▶ [WHAT IS EXPECTED]: Your answer should be the lines below from the one holding "camera: 50 degrees left, 5 degrees down" through the one holding "(561, 453) = (499, 153): orange house -> none", copied exactly and with nothing else.
===== INFORMATION GIVEN =====
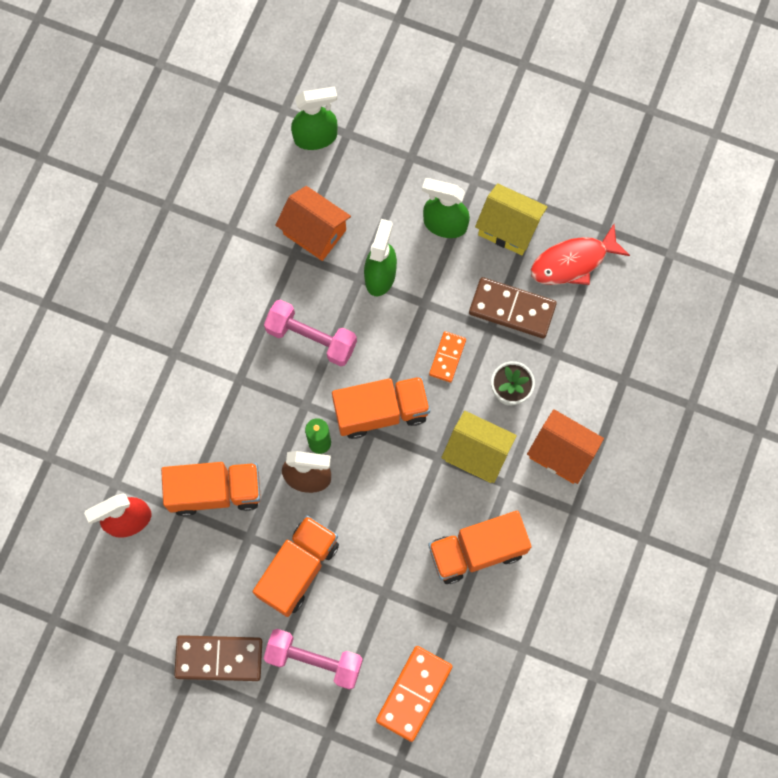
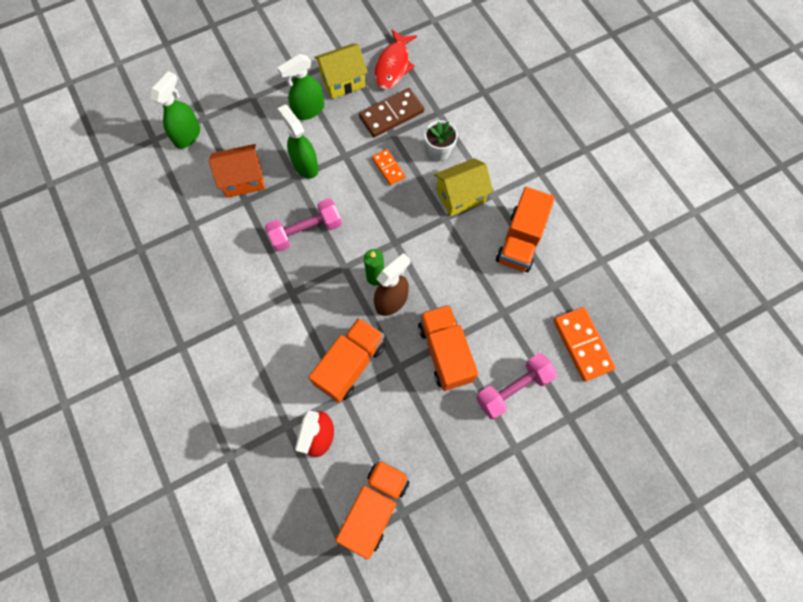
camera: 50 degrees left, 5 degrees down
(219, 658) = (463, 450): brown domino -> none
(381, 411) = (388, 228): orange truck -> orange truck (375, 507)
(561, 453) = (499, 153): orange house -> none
=====
===== INFORMATION GIVEN =====
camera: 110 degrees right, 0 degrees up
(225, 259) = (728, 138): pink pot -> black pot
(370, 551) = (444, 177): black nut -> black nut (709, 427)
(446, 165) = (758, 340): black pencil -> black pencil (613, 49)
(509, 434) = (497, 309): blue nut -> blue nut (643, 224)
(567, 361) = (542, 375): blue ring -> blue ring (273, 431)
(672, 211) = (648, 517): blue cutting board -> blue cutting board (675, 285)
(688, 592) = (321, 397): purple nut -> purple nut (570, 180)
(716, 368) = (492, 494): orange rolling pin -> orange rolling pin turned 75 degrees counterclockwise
=====
▶ [ANSWER BELOW]:
camera: 50 degrees left, 5 degrees down
(219, 658) = (463, 450): brown domino -> none
(381, 411) = (388, 228): orange truck -> orange truck (375, 507)
(561, 453) = (499, 153): orange house -> none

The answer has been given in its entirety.